== WHAT TO PRODUCE ==
Each entry has to be reproduced in full, exactly as given.

----- SOURCE RECORDS

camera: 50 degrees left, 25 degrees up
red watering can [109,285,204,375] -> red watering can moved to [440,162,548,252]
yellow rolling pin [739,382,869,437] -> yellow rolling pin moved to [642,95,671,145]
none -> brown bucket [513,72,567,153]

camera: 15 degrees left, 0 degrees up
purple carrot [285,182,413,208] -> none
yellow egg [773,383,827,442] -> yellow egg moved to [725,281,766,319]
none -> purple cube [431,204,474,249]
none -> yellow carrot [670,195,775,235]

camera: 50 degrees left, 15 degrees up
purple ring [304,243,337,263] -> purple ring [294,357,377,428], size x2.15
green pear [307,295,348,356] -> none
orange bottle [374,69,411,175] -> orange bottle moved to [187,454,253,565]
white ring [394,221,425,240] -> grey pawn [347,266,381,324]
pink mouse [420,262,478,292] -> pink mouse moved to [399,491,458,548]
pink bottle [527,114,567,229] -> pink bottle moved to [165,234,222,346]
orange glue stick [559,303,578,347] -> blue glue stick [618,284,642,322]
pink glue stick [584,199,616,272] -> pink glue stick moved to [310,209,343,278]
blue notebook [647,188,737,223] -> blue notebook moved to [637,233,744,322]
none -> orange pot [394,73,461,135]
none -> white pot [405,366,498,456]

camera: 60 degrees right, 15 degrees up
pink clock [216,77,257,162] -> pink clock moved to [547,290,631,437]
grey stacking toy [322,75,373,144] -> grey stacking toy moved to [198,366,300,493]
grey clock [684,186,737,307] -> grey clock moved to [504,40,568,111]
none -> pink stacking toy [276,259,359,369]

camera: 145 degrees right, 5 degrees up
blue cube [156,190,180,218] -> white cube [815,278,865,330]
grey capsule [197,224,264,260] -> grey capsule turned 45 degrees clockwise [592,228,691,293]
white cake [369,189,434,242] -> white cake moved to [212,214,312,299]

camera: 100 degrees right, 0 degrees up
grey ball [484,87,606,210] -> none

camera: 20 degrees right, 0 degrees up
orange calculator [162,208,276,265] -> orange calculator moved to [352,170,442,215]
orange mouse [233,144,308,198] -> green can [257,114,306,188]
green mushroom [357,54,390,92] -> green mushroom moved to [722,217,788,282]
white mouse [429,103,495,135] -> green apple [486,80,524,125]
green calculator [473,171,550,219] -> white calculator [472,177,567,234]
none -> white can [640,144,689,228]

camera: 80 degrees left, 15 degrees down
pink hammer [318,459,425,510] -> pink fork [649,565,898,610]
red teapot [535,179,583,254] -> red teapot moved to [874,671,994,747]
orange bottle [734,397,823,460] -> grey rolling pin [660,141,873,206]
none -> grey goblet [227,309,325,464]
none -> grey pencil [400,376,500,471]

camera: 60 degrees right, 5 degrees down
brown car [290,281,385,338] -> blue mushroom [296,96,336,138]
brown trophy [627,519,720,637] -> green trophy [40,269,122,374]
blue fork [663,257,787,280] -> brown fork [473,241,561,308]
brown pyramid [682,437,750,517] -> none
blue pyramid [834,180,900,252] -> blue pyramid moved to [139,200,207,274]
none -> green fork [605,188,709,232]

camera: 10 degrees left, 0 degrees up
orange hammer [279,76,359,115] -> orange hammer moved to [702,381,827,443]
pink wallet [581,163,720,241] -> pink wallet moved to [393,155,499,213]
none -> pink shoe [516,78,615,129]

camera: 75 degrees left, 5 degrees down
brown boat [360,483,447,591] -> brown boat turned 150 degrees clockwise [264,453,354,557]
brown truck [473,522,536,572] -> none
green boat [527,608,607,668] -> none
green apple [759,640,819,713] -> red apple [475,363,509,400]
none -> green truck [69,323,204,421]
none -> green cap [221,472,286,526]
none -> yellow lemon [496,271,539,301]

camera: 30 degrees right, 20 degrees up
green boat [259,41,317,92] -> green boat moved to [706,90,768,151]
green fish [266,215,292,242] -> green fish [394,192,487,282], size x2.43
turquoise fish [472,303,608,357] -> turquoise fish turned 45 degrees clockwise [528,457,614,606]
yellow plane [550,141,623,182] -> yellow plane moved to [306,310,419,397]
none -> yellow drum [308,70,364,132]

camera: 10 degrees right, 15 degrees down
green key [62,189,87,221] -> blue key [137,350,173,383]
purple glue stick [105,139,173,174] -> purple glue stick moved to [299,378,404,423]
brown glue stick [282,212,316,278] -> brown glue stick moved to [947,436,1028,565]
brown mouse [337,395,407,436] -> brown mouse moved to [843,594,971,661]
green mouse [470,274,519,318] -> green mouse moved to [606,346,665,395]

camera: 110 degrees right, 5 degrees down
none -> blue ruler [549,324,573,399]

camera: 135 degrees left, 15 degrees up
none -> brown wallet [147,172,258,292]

----------

== EXPECTED OUTPUT ==
camera: 50 degrees left, 25 degrees up
red watering can [109,285,204,375] -> red watering can moved to [440,162,548,252]
yellow rolling pin [739,382,869,437] -> yellow rolling pin moved to [642,95,671,145]
none -> brown bucket [513,72,567,153]

camera: 15 degrees left, 0 degrees up
purple carrot [285,182,413,208] -> none
yellow egg [773,383,827,442] -> yellow egg moved to [725,281,766,319]
none -> purple cube [431,204,474,249]
none -> yellow carrot [670,195,775,235]

camera: 50 degrees left, 15 degrees up
purple ring [304,243,337,263] -> purple ring [294,357,377,428], size x2.15
green pear [307,295,348,356] -> none
orange bottle [374,69,411,175] -> orange bottle moved to [187,454,253,565]
white ring [394,221,425,240] -> grey pawn [347,266,381,324]
pink mouse [420,262,478,292] -> pink mouse moved to [399,491,458,548]
pink bottle [527,114,567,229] -> pink bottle moved to [165,234,222,346]
orange glue stick [559,303,578,347] -> blue glue stick [618,284,642,322]
pink glue stick [584,199,616,272] -> pink glue stick moved to [310,209,343,278]
blue notebook [647,188,737,223] -> blue notebook moved to [637,233,744,322]
none -> orange pot [394,73,461,135]
none -> white pot [405,366,498,456]

camera: 60 degrees right, 15 degrees up
pink clock [216,77,257,162] -> pink clock moved to [547,290,631,437]
grey stacking toy [322,75,373,144] -> grey stacking toy moved to [198,366,300,493]
grey clock [684,186,737,307] -> grey clock moved to [504,40,568,111]
none -> pink stacking toy [276,259,359,369]

camera: 145 degrees right, 5 degrees up
blue cube [156,190,180,218] -> white cube [815,278,865,330]
grey capsule [197,224,264,260] -> grey capsule turned 45 degrees clockwise [592,228,691,293]
white cake [369,189,434,242] -> white cake moved to [212,214,312,299]

camera: 100 degrees right, 0 degrees up
grey ball [484,87,606,210] -> none

camera: 20 degrees right, 0 degrees up
orange calculator [162,208,276,265] -> orange calculator moved to [352,170,442,215]
orange mouse [233,144,308,198] -> green can [257,114,306,188]
green mushroom [357,54,390,92] -> green mushroom moved to [722,217,788,282]
white mouse [429,103,495,135] -> green apple [486,80,524,125]
green calculator [473,171,550,219] -> white calculator [472,177,567,234]
none -> white can [640,144,689,228]

camera: 80 degrees left, 15 degrees down
pink hammer [318,459,425,510] -> pink fork [649,565,898,610]
red teapot [535,179,583,254] -> red teapot moved to [874,671,994,747]
orange bottle [734,397,823,460] -> grey rolling pin [660,141,873,206]
none -> grey goblet [227,309,325,464]
none -> grey pencil [400,376,500,471]

camera: 60 degrees right, 5 degrees down
brown car [290,281,385,338] -> blue mushroom [296,96,336,138]
brown trophy [627,519,720,637] -> green trophy [40,269,122,374]
blue fork [663,257,787,280] -> brown fork [473,241,561,308]
brown pyramid [682,437,750,517] -> none
blue pyramid [834,180,900,252] -> blue pyramid moved to [139,200,207,274]
none -> green fork [605,188,709,232]

camera: 10 degrees left, 0 degrees up
orange hammer [279,76,359,115] -> orange hammer moved to [702,381,827,443]
pink wallet [581,163,720,241] -> pink wallet moved to [393,155,499,213]
none -> pink shoe [516,78,615,129]

camera: 75 degrees left, 5 degrees down
brown boat [360,483,447,591] -> brown boat turned 150 degrees clockwise [264,453,354,557]
brown truck [473,522,536,572] -> none
green boat [527,608,607,668] -> none
green apple [759,640,819,713] -> red apple [475,363,509,400]
none -> green truck [69,323,204,421]
none -> green cap [221,472,286,526]
none -> yellow lemon [496,271,539,301]

camera: 30 degrees right, 20 degrees up
green boat [259,41,317,92] -> green boat moved to [706,90,768,151]
green fish [266,215,292,242] -> green fish [394,192,487,282], size x2.43
turquoise fish [472,303,608,357] -> turquoise fish turned 45 degrees clockwise [528,457,614,606]
yellow plane [550,141,623,182] -> yellow plane moved to [306,310,419,397]
none -> yellow drum [308,70,364,132]

camera: 10 degrees right, 15 degrees down
green key [62,189,87,221] -> blue key [137,350,173,383]
purple glue stick [105,139,173,174] -> purple glue stick moved to [299,378,404,423]
brown glue stick [282,212,316,278] -> brown glue stick moved to [947,436,1028,565]
brown mouse [337,395,407,436] -> brown mouse moved to [843,594,971,661]
green mouse [470,274,519,318] -> green mouse moved to [606,346,665,395]

camera: 110 degrees right, 5 degrees down
none -> blue ruler [549,324,573,399]

camera: 135 degrees left, 15 degrees up
none -> brown wallet [147,172,258,292]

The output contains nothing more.